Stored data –

+++

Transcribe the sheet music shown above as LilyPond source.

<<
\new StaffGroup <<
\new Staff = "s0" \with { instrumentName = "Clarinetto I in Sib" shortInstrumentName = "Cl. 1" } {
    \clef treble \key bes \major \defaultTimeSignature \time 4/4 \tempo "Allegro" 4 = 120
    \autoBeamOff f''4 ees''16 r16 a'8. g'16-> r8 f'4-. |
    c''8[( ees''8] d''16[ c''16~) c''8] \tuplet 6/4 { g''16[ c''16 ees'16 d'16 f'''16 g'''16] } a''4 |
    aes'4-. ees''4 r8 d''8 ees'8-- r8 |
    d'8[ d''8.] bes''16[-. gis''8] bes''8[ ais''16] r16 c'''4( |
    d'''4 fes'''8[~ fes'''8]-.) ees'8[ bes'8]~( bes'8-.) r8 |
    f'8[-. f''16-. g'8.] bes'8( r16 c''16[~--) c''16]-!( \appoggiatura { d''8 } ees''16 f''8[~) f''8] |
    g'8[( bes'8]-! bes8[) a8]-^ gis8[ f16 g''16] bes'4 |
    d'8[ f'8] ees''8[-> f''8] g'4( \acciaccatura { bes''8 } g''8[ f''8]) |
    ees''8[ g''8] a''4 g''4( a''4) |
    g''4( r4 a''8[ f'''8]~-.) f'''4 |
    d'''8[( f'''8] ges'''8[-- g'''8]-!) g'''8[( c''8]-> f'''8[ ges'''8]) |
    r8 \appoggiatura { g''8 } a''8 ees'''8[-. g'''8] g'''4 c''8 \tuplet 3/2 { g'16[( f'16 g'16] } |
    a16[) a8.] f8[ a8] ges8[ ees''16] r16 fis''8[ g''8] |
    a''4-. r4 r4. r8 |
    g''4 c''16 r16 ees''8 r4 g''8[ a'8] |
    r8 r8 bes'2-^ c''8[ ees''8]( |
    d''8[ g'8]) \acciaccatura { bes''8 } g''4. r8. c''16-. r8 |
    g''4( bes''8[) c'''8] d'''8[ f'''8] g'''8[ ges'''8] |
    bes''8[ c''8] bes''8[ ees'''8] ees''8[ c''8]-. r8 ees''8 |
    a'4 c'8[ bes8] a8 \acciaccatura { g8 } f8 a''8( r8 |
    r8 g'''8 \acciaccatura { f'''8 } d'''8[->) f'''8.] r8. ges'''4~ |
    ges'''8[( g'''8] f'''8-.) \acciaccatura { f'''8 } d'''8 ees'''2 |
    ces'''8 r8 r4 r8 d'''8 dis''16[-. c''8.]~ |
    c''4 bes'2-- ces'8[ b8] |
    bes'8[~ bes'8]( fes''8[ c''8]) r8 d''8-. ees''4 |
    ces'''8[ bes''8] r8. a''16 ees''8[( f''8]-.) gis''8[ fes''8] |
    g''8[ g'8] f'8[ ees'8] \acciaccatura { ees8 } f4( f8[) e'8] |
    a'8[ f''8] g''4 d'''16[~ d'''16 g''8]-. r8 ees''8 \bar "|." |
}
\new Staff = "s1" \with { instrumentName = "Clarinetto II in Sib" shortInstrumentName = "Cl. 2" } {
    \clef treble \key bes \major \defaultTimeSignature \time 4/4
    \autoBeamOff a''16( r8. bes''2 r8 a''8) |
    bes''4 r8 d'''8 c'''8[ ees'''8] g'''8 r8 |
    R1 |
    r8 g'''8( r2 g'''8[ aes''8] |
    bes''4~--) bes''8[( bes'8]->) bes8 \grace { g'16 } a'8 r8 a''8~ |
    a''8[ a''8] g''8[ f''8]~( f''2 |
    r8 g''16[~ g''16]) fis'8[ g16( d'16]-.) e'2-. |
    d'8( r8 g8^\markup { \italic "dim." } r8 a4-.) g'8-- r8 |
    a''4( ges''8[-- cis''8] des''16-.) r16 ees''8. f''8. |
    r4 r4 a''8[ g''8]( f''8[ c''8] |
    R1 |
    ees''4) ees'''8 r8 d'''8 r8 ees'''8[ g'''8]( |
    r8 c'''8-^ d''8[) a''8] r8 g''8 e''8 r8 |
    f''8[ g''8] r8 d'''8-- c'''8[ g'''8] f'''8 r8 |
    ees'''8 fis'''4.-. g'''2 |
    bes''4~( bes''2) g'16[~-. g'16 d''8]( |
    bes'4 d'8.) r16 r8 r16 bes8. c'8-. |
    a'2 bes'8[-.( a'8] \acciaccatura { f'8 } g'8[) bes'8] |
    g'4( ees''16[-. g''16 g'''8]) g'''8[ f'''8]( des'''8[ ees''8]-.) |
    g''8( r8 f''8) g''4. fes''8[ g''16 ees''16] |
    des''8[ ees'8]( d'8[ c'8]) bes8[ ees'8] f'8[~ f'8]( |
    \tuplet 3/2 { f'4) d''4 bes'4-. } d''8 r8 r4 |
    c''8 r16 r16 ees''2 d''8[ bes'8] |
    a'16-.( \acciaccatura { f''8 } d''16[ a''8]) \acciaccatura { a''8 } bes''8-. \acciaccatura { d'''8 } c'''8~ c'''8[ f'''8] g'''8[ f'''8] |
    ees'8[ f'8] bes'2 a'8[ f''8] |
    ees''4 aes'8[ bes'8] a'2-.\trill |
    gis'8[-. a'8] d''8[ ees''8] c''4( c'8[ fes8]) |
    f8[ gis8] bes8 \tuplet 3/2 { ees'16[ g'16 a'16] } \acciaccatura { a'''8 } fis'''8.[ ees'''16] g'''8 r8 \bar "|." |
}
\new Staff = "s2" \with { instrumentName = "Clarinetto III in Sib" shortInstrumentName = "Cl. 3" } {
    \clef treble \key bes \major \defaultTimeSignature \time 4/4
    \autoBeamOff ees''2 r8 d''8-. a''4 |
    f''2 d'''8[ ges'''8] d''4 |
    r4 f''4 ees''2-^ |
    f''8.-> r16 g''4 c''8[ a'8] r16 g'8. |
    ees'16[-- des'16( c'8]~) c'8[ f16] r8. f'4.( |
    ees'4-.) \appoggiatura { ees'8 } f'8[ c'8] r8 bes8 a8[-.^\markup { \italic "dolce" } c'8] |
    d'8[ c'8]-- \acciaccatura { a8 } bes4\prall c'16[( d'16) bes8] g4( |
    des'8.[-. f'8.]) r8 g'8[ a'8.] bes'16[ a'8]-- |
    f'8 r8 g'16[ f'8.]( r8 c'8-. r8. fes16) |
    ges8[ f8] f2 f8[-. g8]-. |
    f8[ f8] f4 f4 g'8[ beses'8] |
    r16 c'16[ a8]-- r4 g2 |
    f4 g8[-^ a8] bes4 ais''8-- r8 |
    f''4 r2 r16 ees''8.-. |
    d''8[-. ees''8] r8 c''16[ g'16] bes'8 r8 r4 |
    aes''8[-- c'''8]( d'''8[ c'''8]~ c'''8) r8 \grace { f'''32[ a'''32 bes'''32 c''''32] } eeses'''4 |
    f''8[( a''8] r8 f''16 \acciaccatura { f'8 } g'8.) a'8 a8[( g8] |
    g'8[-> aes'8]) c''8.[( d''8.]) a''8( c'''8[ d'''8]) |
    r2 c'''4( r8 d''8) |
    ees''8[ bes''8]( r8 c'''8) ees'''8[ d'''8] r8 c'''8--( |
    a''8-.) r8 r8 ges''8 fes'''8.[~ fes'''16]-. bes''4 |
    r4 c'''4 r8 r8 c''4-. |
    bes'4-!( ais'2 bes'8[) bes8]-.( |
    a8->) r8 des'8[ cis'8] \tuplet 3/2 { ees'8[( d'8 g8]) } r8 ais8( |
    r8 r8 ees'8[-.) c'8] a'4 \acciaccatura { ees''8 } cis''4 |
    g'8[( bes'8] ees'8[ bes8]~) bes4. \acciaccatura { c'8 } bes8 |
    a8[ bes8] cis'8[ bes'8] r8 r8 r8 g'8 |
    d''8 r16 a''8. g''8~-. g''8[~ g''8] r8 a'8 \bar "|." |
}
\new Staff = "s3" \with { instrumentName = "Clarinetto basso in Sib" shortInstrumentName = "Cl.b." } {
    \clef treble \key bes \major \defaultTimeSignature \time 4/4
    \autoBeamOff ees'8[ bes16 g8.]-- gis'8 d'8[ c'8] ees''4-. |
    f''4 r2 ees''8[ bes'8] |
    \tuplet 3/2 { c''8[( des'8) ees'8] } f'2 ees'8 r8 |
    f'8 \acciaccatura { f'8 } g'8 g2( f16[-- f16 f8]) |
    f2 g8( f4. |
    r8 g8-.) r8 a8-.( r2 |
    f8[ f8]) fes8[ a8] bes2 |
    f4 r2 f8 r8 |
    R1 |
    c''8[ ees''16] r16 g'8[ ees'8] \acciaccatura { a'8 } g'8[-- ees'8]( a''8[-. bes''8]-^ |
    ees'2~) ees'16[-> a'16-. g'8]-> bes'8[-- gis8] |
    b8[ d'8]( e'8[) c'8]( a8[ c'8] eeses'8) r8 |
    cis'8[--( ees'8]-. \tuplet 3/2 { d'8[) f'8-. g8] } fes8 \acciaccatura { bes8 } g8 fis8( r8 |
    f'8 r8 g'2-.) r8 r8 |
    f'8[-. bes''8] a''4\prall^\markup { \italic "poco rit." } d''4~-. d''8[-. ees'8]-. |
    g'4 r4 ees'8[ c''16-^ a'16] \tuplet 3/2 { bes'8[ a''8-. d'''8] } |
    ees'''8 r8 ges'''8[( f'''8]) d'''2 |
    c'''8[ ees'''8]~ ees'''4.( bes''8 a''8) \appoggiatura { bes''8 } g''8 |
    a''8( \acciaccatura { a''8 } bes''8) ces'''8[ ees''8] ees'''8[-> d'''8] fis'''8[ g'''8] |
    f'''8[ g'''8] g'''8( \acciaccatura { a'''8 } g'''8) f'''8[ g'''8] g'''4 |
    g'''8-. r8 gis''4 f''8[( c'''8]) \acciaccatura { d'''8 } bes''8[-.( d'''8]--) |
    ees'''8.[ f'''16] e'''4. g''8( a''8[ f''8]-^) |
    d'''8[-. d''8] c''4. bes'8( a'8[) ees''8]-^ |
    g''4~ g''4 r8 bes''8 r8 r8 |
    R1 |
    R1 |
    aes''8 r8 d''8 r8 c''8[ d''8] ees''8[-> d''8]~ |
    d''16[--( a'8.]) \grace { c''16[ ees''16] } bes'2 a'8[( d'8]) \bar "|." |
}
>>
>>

+++

Short exercise – Return every line in the entries above that contains the string "autoBeamOff".

Task answer –
    \autoBeamOff f''4 ees''16 r16 a'8. g'16-> r8 f'4-. |
    \autoBeamOff a''16( r8. bes''2 r8 a''8) |
    \autoBeamOff ees''2 r8 d''8-. a''4 |
    \autoBeamOff ees'8[ bes16 g8.]-- gis'8 d'8[ c'8] ees''4-. |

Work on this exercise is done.